(DATASET ENTRIES)

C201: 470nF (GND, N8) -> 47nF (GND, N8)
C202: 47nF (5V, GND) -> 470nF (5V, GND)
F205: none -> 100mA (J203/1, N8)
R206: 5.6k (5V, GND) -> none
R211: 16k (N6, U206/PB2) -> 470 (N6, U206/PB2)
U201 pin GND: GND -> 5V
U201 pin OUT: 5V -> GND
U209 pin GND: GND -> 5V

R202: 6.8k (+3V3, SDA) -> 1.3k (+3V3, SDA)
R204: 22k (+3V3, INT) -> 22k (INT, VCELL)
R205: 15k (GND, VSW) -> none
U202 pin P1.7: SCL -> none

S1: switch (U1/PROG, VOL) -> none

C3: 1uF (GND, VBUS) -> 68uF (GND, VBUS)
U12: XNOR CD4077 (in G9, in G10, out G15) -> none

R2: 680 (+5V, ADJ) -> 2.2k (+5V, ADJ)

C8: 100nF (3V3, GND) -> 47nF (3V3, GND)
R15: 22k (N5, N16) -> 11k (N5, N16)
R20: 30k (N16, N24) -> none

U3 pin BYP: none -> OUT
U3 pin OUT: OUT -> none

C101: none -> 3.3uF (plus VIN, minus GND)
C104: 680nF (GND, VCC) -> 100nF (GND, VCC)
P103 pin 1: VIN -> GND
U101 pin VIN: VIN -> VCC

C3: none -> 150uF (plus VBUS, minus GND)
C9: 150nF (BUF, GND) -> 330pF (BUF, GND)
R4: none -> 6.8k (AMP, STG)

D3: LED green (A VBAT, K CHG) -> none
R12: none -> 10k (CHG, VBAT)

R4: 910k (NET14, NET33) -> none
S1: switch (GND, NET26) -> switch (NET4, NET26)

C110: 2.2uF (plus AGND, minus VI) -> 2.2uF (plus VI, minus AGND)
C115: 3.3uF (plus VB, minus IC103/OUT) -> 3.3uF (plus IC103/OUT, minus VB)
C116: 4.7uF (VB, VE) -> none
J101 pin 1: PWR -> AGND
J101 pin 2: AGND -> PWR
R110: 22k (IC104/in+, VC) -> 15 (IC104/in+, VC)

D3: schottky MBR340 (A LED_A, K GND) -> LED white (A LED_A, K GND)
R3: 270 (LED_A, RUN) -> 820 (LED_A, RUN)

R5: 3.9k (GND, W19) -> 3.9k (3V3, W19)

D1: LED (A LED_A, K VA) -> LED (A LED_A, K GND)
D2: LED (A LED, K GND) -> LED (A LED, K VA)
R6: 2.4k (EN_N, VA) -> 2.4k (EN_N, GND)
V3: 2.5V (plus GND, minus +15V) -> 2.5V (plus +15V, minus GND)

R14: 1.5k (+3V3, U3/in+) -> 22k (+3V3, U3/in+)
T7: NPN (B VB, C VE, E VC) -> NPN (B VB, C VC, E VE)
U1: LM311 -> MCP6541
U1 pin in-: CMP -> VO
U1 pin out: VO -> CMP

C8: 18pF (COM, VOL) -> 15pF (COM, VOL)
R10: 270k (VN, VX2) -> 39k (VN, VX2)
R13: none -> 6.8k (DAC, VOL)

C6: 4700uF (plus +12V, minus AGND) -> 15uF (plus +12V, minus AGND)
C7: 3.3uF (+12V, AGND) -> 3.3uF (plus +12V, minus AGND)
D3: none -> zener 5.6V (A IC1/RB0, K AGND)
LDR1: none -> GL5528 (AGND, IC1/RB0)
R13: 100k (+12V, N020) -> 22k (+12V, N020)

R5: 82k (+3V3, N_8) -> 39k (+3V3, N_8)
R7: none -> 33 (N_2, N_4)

(End DATASET ENTRIES)

→ ASSIGNMENT
Scan the data above and copy every line with "AGND" in it.

→ OUTPUT OF THE EXERCISE
C110: 2.2uF (plus AGND, minus VI) -> 2.2uF (plus VI, minus AGND)
J101 pin 1: PWR -> AGND
J101 pin 2: AGND -> PWR
C6: 4700uF (plus +12V, minus AGND) -> 15uF (plus +12V, minus AGND)
C7: 3.3uF (+12V, AGND) -> 3.3uF (plus +12V, minus AGND)
D3: none -> zener 5.6V (A IC1/RB0, K AGND)
LDR1: none -> GL5528 (AGND, IC1/RB0)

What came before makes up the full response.